Requirement: Your answer must be every line of the data that contains "none".

[Provided data]

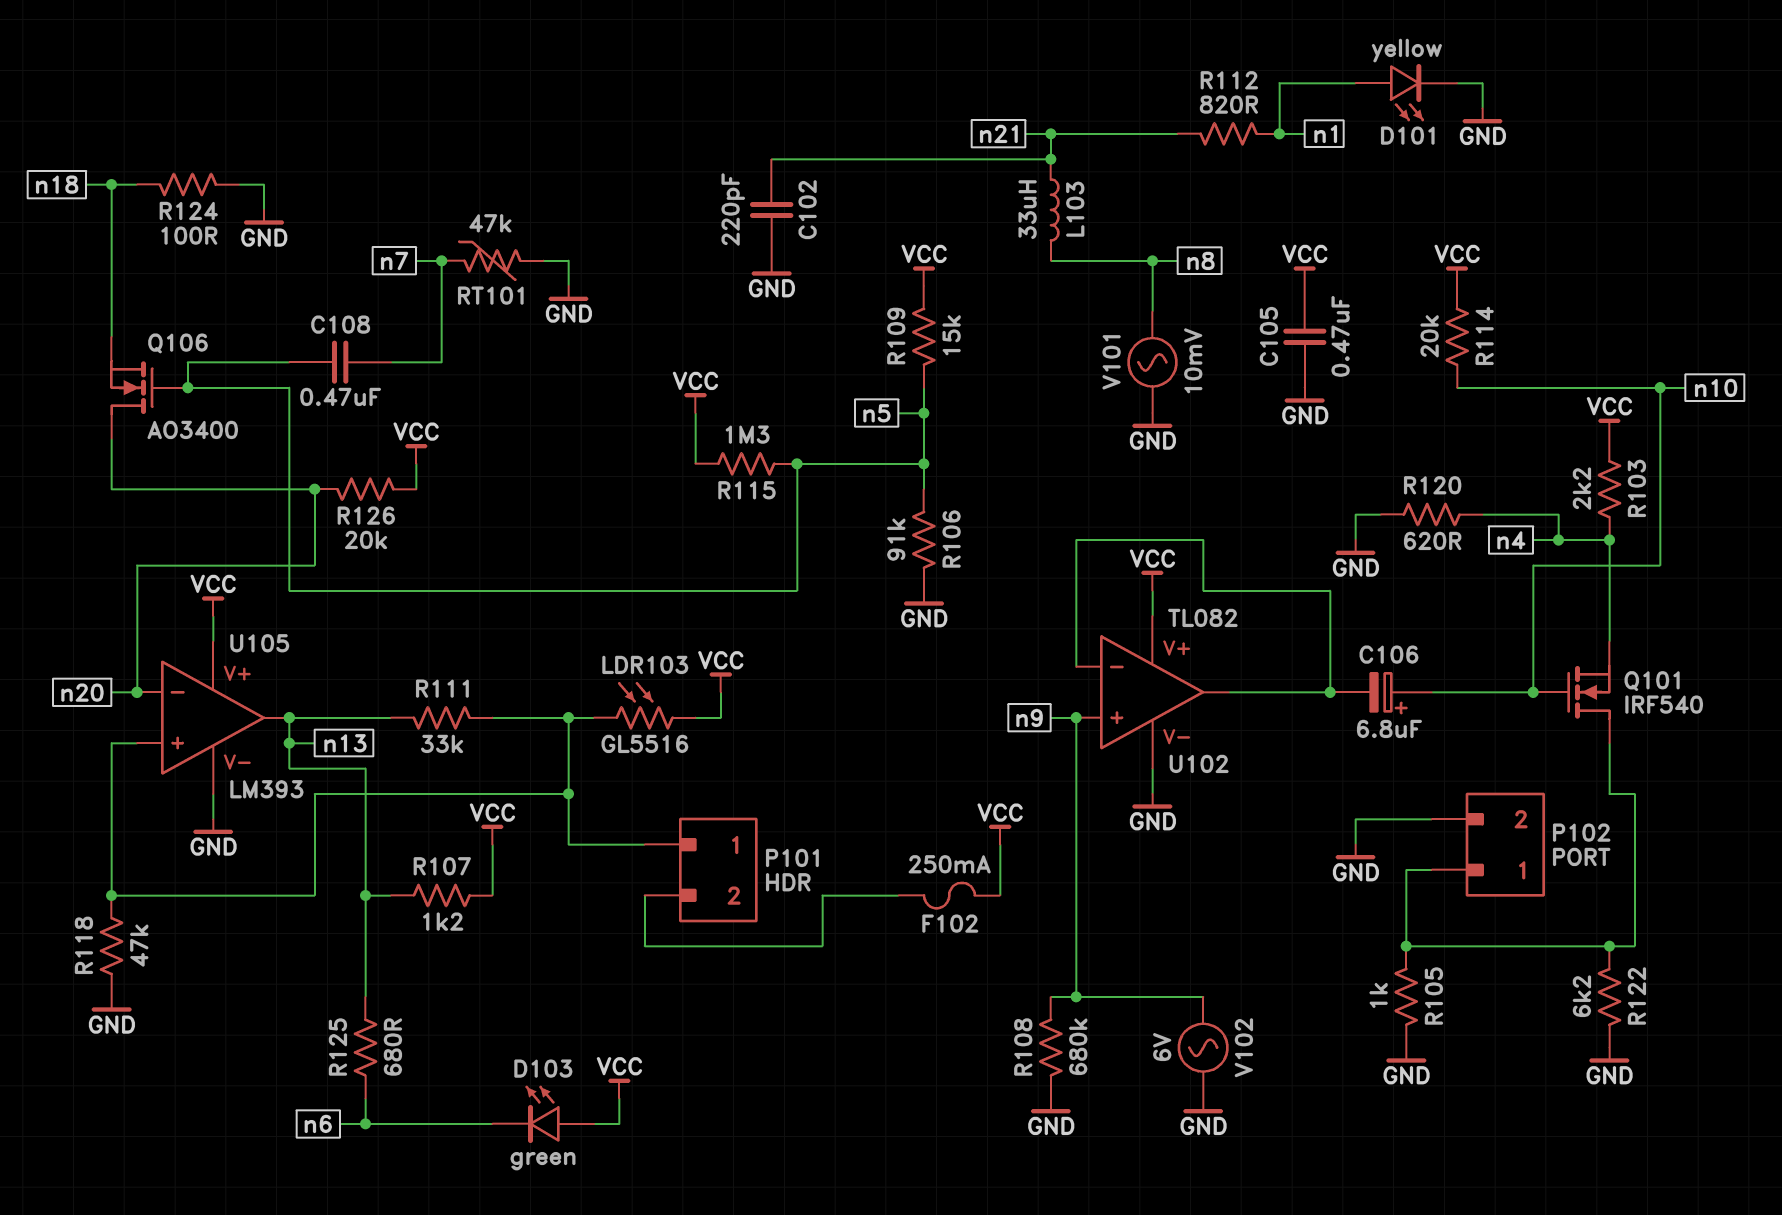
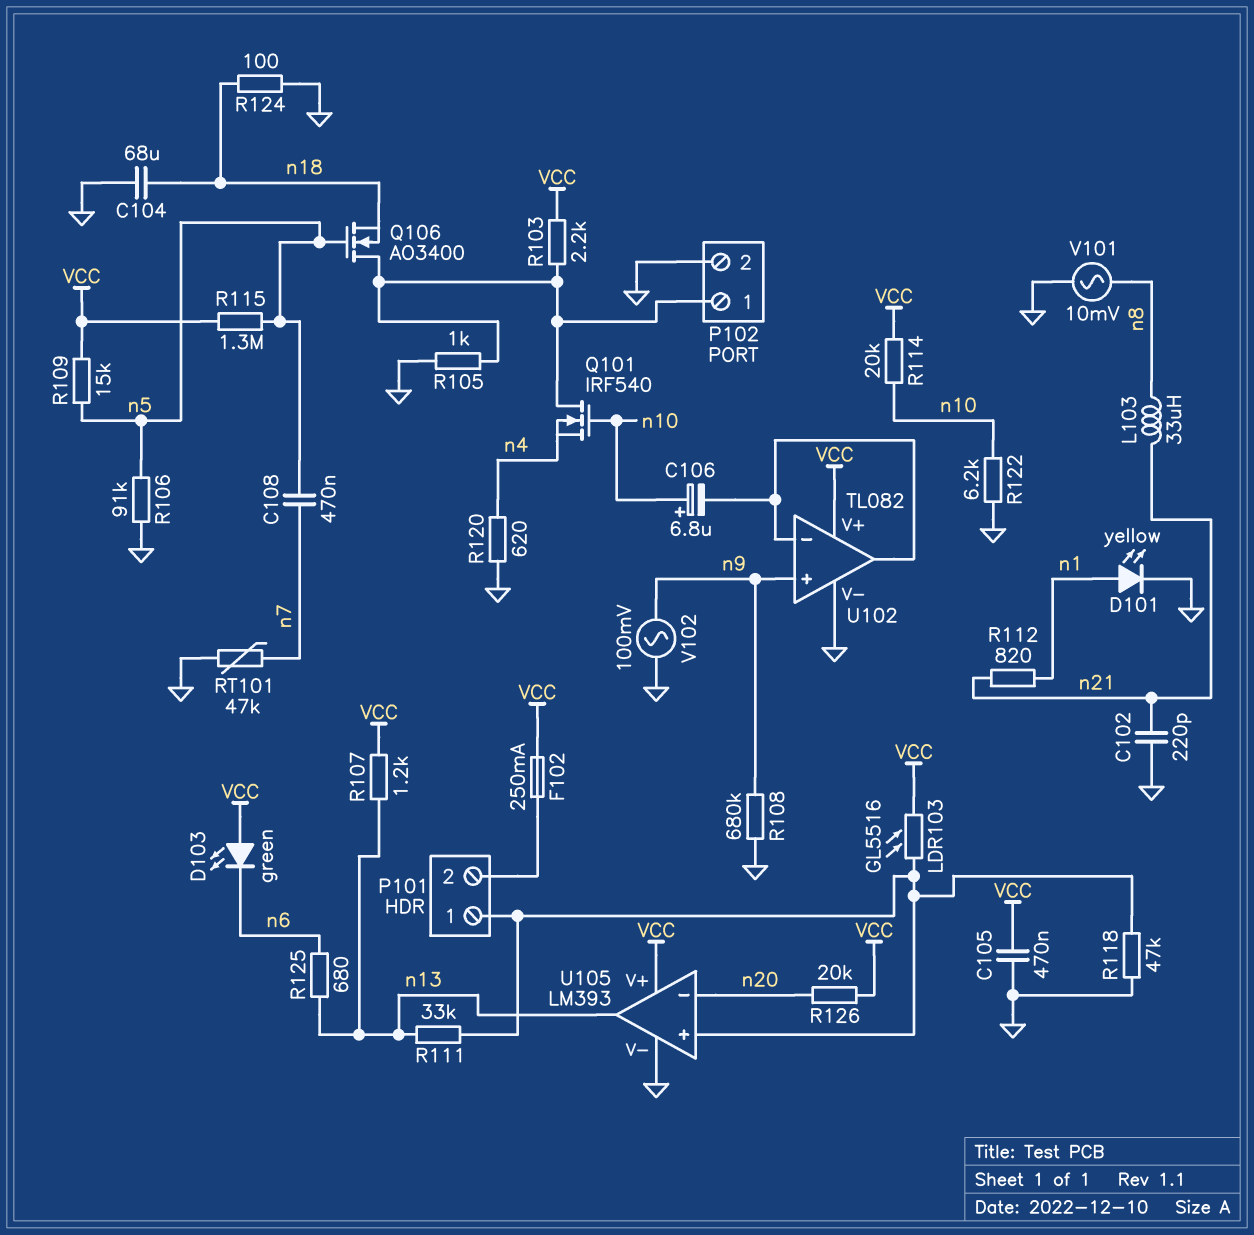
C104: none -> 68uF (GND, n18)
Q106: NMOS AO3400 (G n5, D n20, S n18) -> NMOS AO3400 (G n5, D P102/1, S n18)
R103: 2.2k (VCC, n4) -> 2.2k (P102/1, VCC)
R122: 6.2k (GND, P102/1) -> 6.2k (GND, n10)
V102: AC 6V (GND, n9) -> AC 100mV (GND, n9)

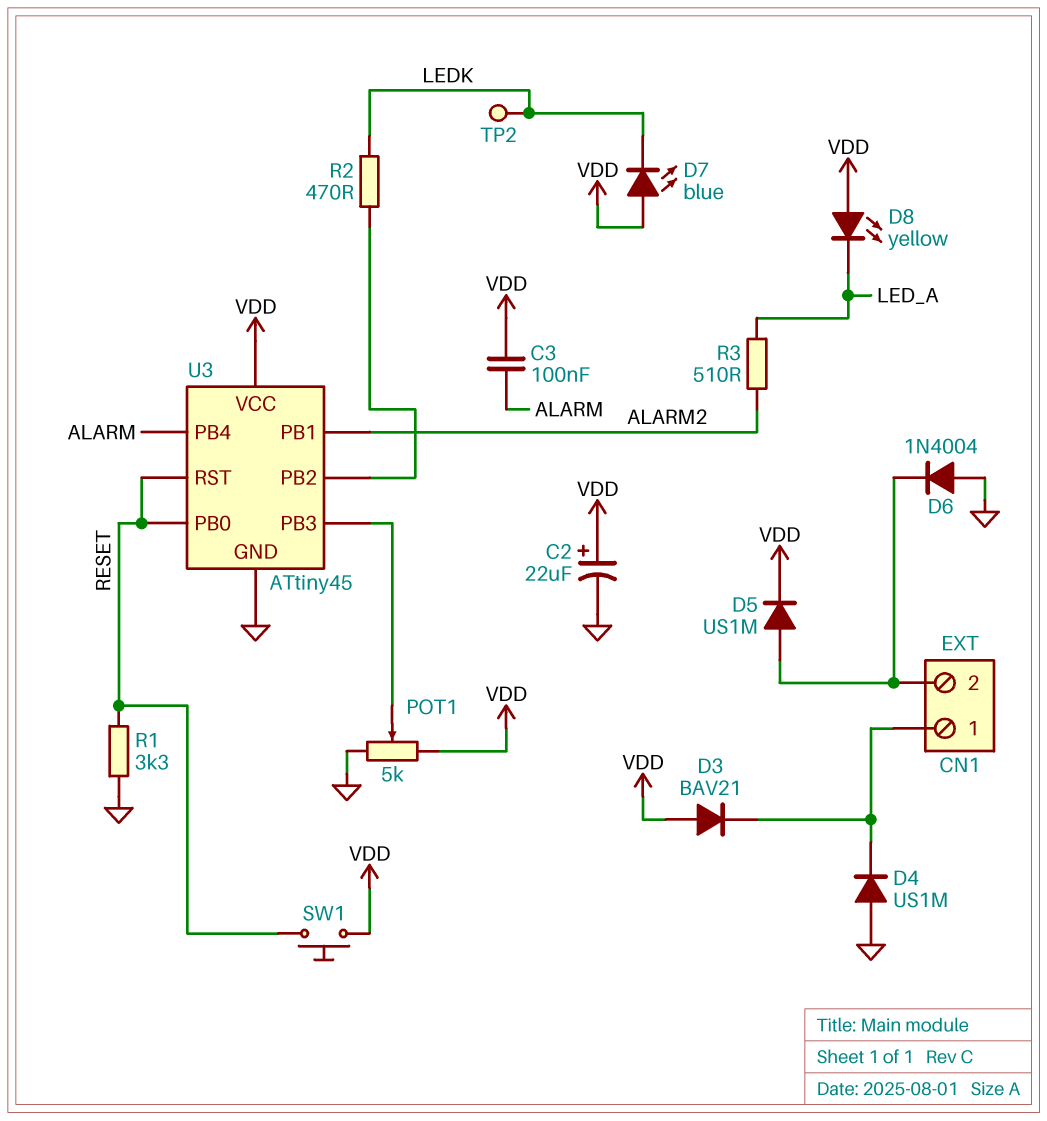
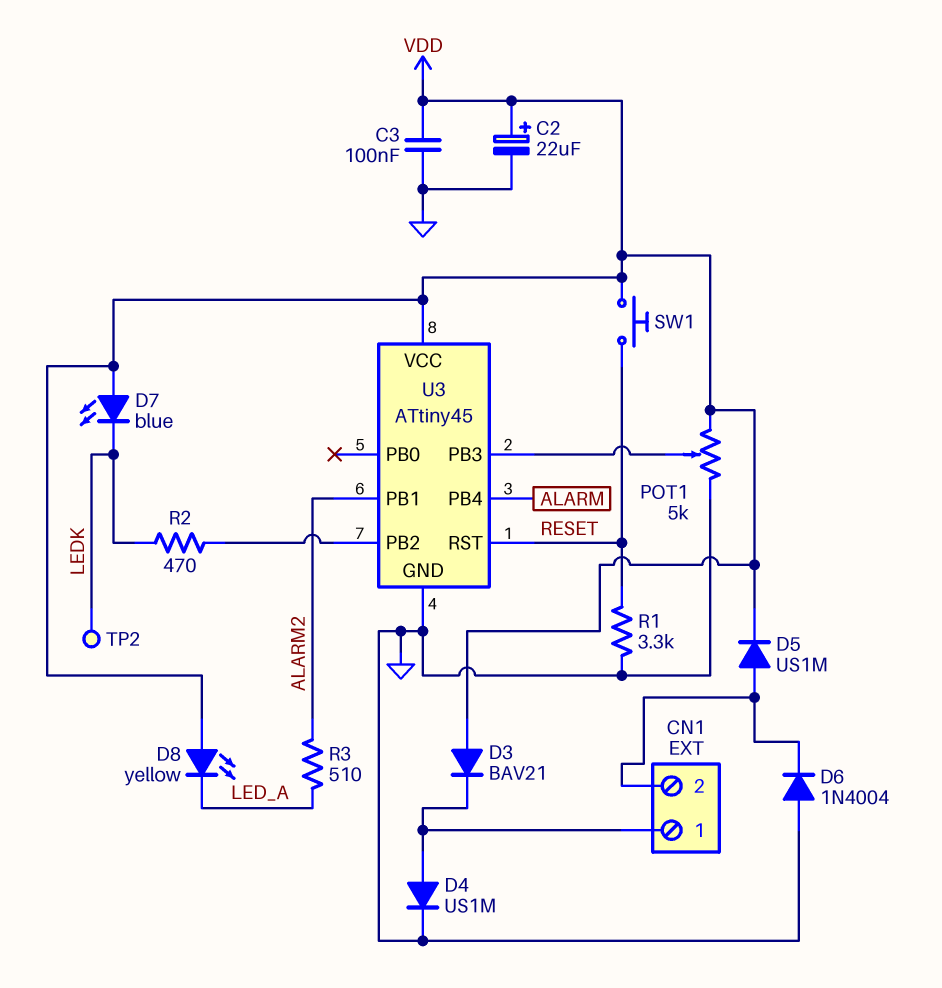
C3: 100nF (ALARM, VDD) -> 100nF (GND, VDD)
D4: diode US1M (A GND, K CN1/1) -> diode US1M (A CN1/1, K GND)
U3 pin PB0: RESET -> none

[/Provided data]

Solution:
C104: none -> 68uF (GND, n18)
U3 pin PB0: RESET -> none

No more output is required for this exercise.